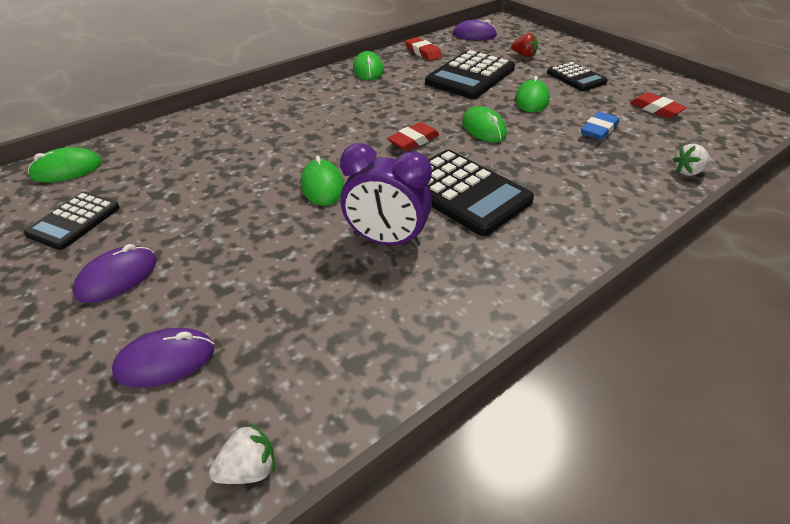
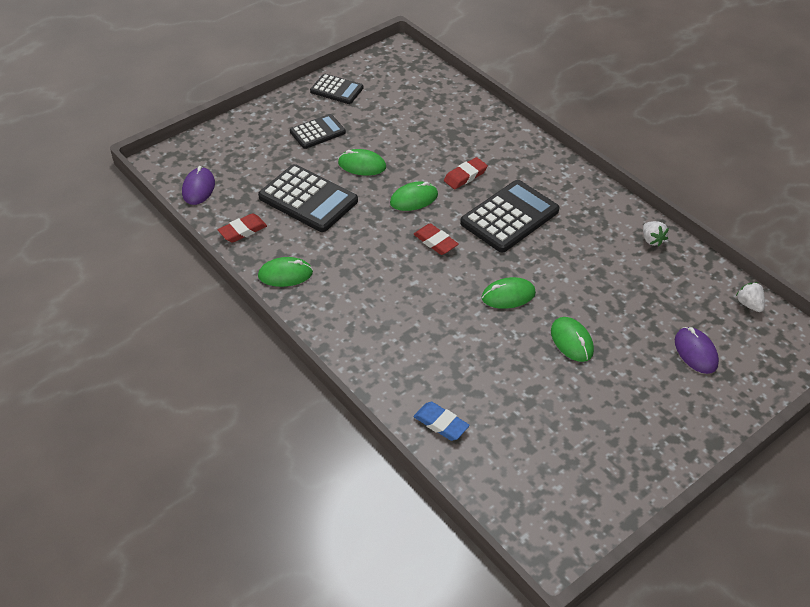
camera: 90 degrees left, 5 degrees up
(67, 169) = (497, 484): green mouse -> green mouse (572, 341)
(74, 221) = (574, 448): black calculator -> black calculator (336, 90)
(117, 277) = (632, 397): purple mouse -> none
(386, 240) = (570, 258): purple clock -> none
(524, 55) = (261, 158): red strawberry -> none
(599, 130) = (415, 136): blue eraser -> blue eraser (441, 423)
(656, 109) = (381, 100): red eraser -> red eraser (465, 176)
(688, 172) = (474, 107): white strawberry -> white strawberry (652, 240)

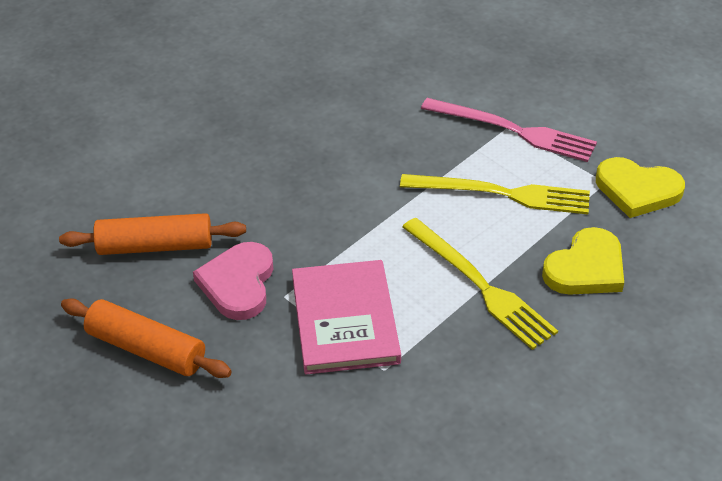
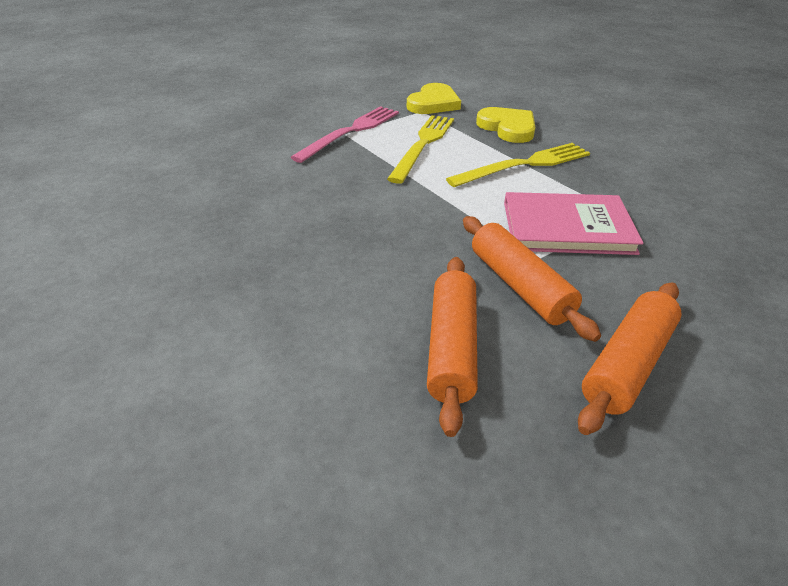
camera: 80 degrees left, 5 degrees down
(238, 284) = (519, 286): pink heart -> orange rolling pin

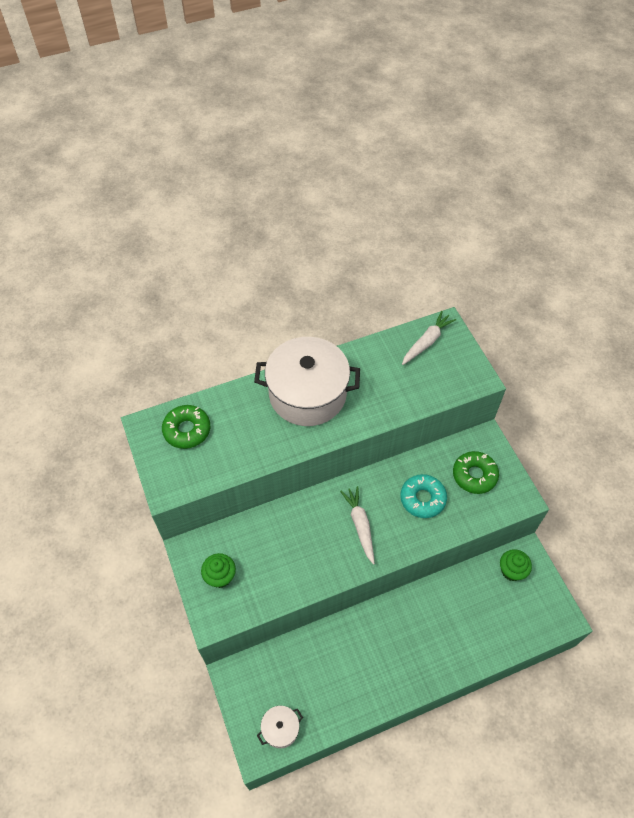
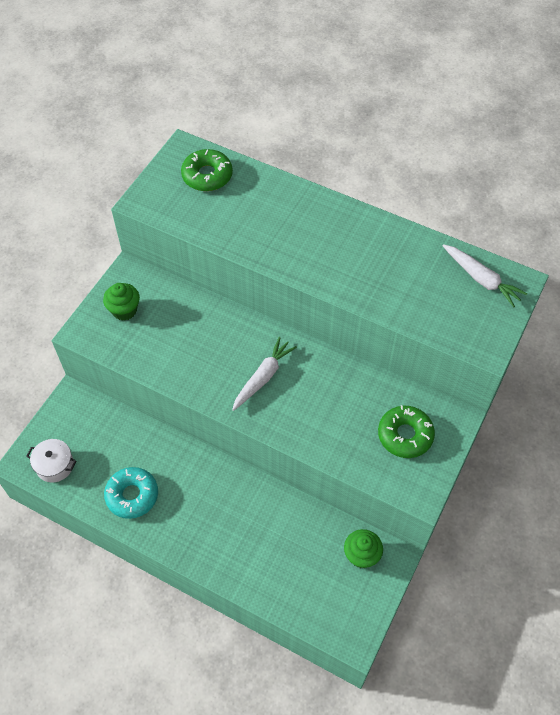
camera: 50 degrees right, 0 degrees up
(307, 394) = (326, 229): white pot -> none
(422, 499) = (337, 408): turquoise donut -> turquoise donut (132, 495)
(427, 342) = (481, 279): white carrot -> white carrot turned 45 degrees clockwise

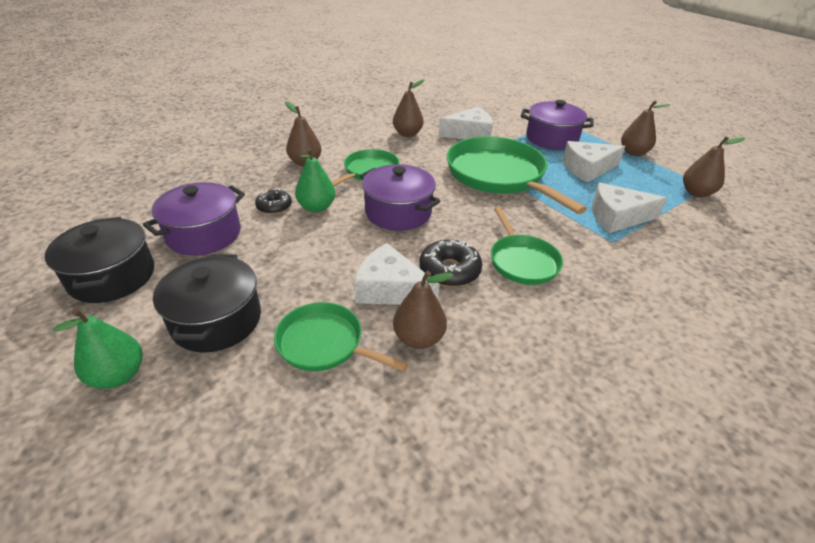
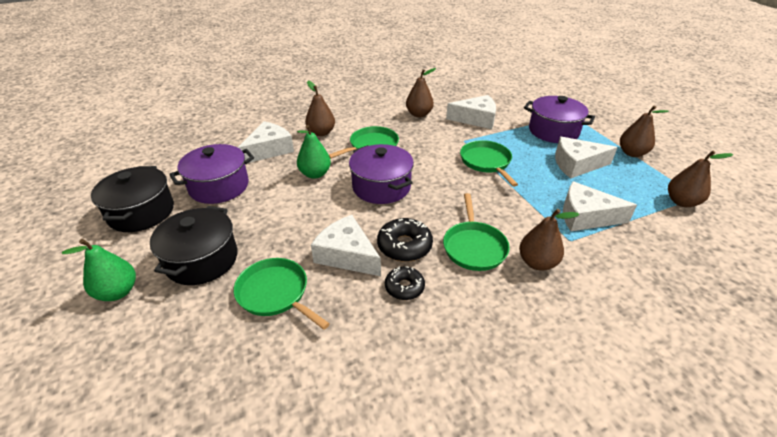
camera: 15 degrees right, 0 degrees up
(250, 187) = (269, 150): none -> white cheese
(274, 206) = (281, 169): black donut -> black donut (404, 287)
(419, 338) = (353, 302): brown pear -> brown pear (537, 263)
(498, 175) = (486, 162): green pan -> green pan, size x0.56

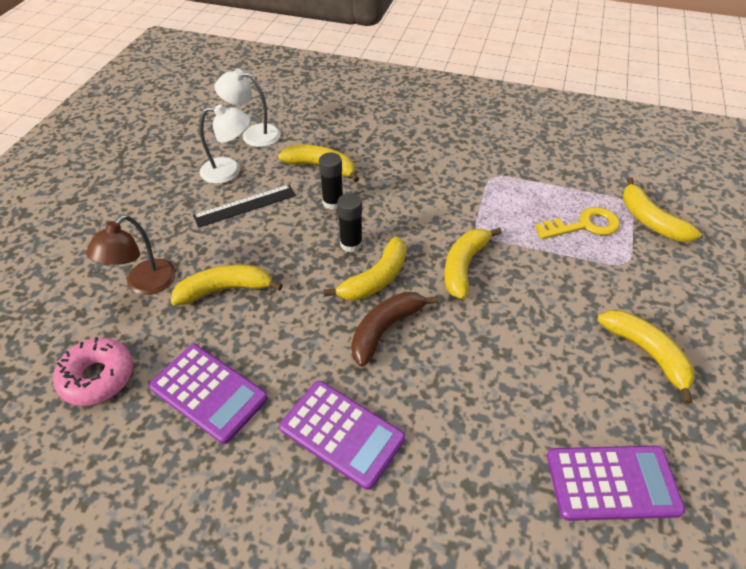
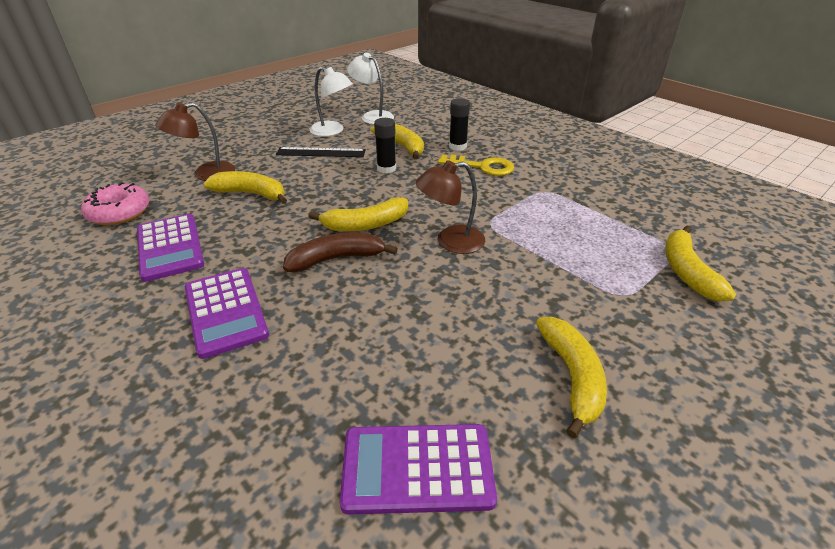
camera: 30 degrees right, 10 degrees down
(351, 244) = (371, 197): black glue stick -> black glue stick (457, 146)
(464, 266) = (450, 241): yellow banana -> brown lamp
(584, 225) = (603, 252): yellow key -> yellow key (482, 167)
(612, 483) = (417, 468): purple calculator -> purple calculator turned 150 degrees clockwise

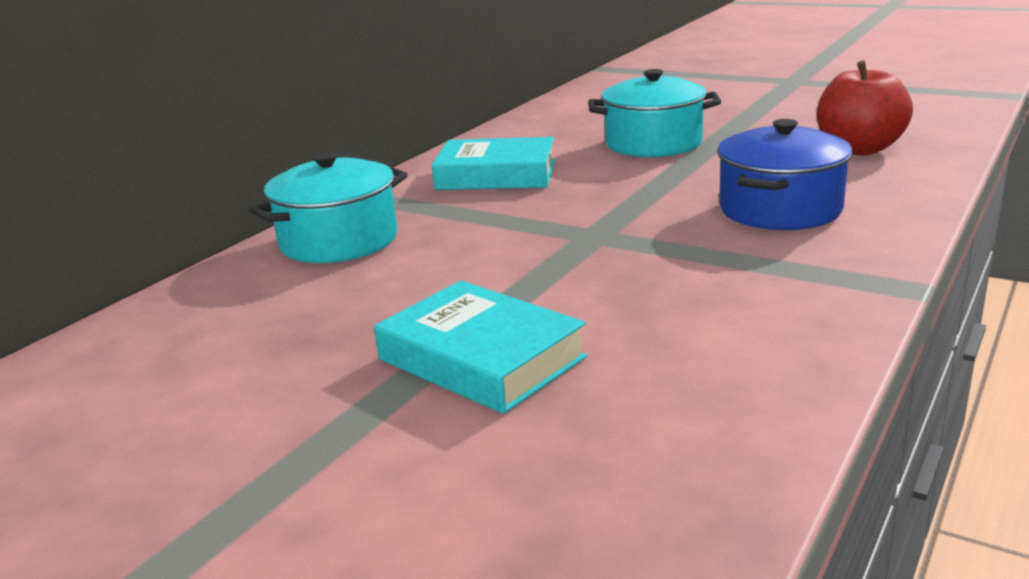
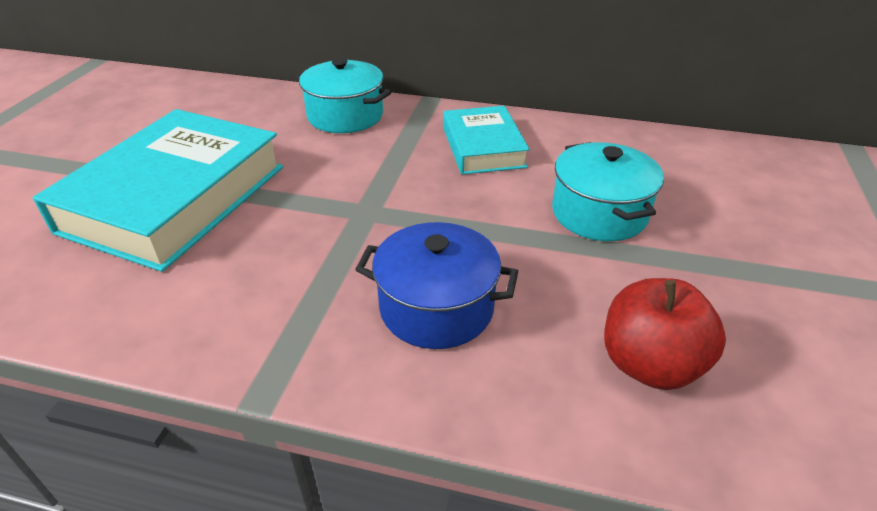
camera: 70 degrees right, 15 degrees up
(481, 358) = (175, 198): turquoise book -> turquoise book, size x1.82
= = = =
■ Task brief
Whenever a line of the material above contains the string "donut", copy that line out.

■ Response to the task
(422, 499) = (337, 408): turquoise donut -> turquoise donut (132, 495)
(274, 206) = (281, 169): black donut -> black donut (404, 287)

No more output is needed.